======== Data rows ========
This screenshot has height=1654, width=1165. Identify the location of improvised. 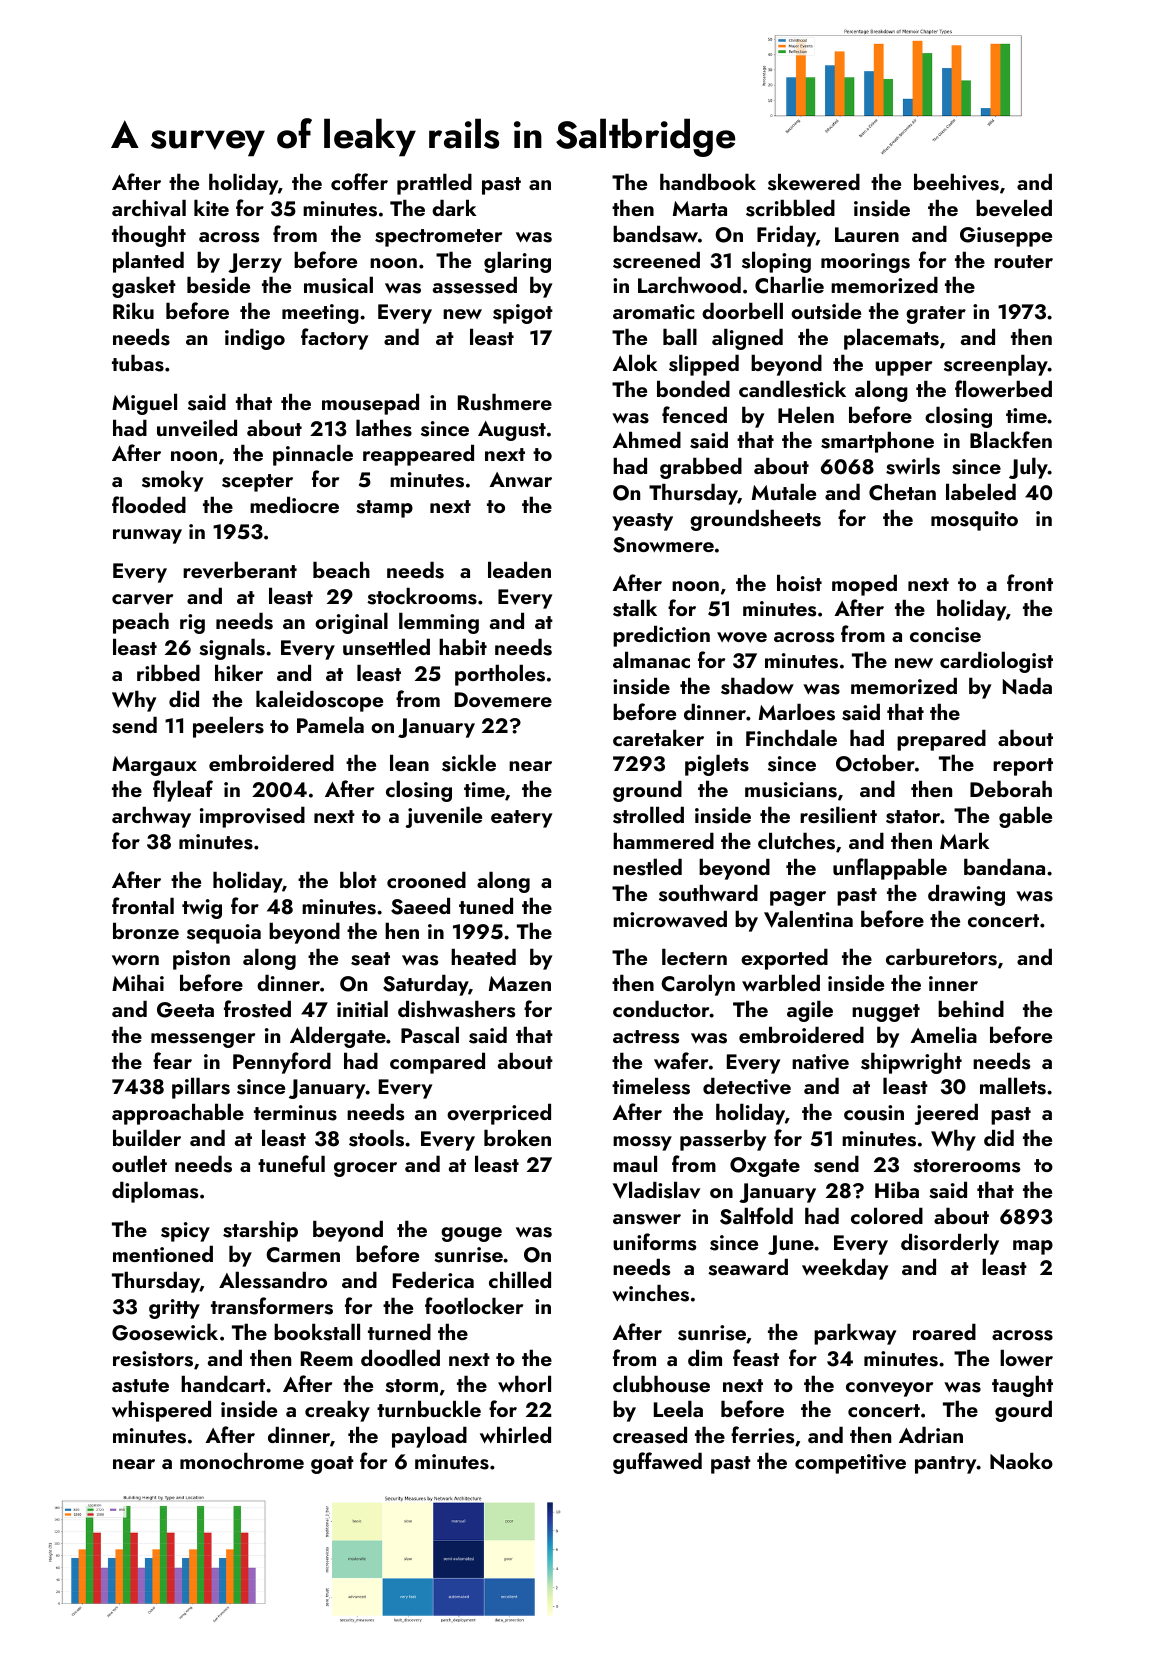
(252, 817).
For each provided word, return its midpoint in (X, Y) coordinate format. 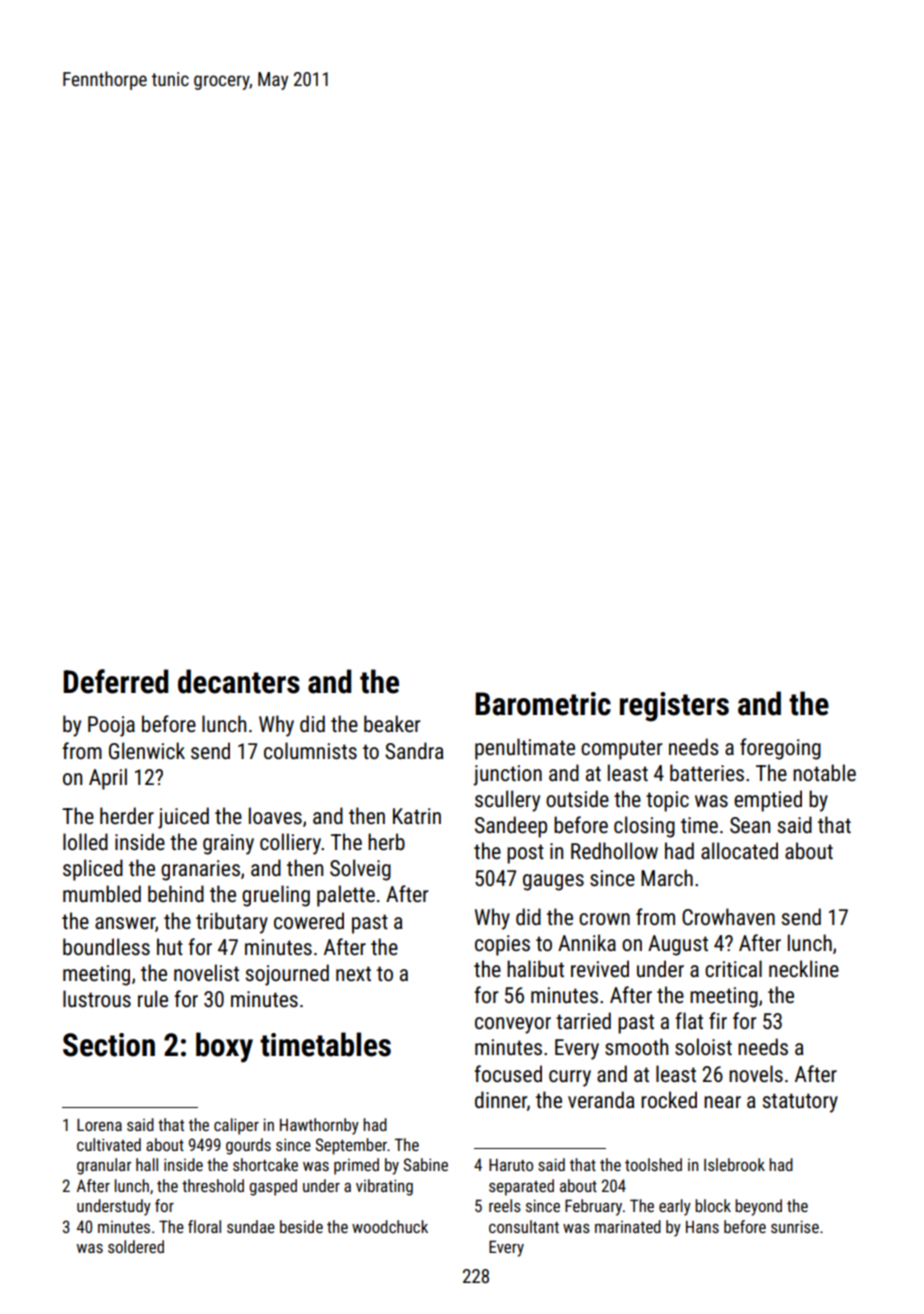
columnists (310, 751)
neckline (804, 969)
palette (346, 896)
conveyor (513, 1025)
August (678, 945)
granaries (200, 870)
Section (109, 1045)
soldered (136, 1246)
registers (674, 707)
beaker (392, 724)
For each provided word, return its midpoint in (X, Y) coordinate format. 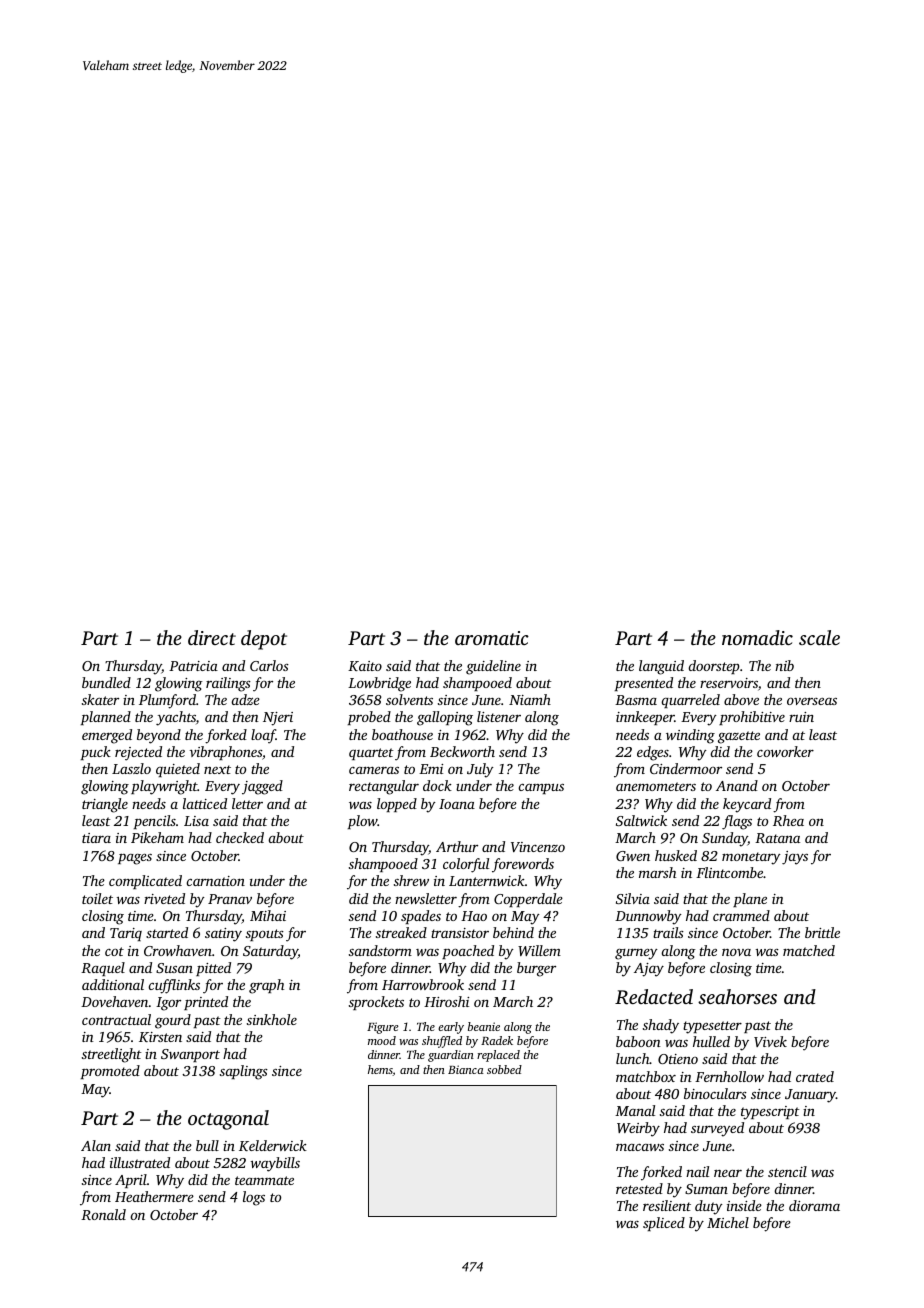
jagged (262, 787)
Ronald (103, 1214)
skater (100, 699)
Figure (383, 1028)
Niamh (530, 699)
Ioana (457, 804)
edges (653, 753)
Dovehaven (115, 1001)
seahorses (737, 996)
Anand (737, 785)
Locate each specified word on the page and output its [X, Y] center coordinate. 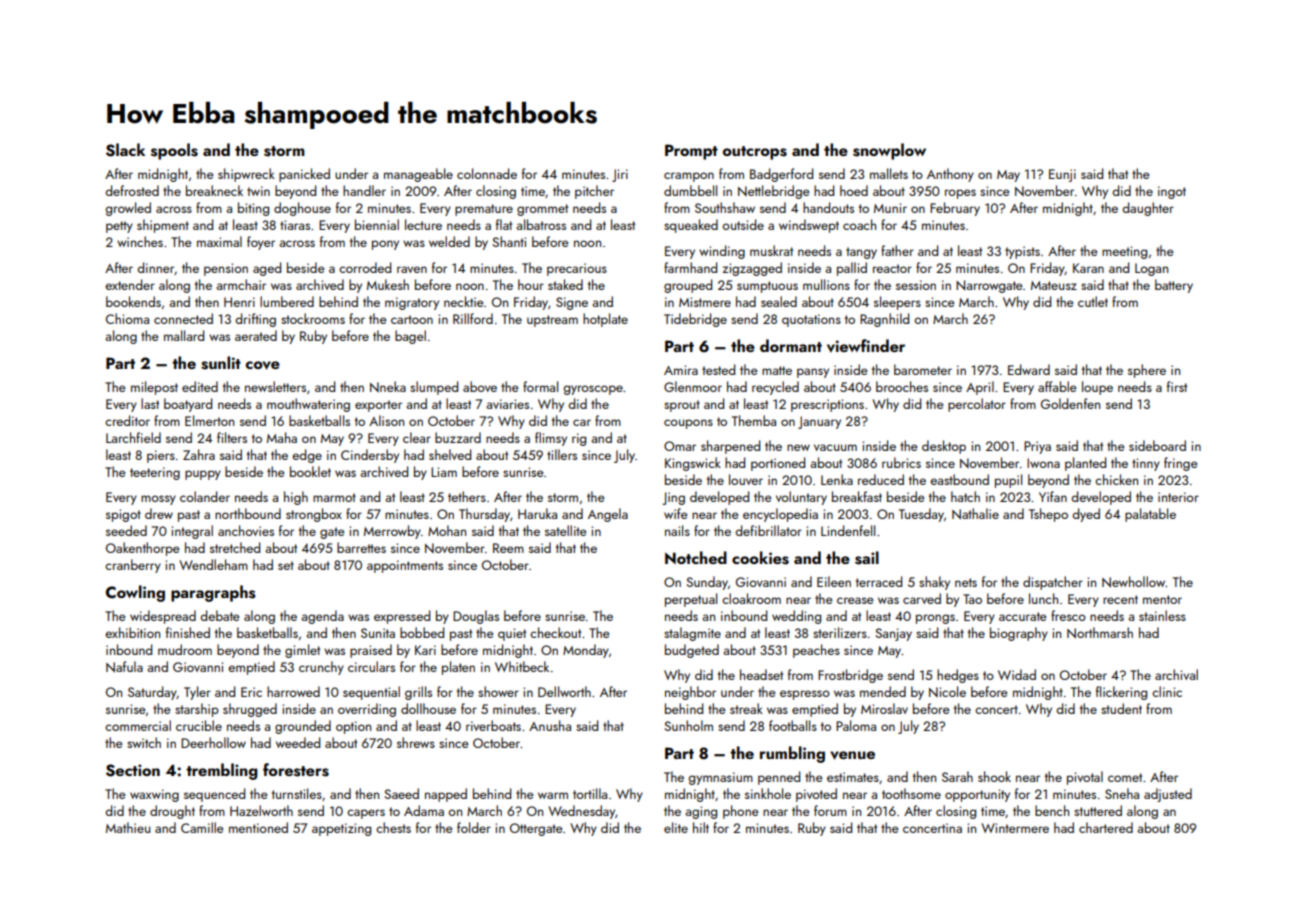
========
> _Work to be completed_
Revise all of the data above by replacing every occurrence of "midpoint" with "center point" and leaving everything else unchanged. Omit the pictures from the answer.

> _Exercise output_
This screenshot has height=1654, width=1165. Identify the location of improvised. 
(252, 817).
For each provided word, return its center point in (X, Y) coordinate format. 
columnists (310, 751)
neckline (804, 969)
palette (346, 896)
conveyor (513, 1025)
August (678, 945)
granaries (200, 870)
Section (109, 1045)
soldered (136, 1246)
registers (674, 707)
beaker (392, 724)
For each provided word, return its center point in (X, Y) coordinate format. 
jagged (262, 787)
Ronald (103, 1214)
skater (100, 699)
Figure (383, 1028)
Niamh (530, 699)
Ioana (457, 804)
edges (653, 753)
Dovehaven (115, 1001)
seahorses (737, 996)
Anand (737, 785)
Locate each specified word on the page and output its [X, Y] center coordinate. 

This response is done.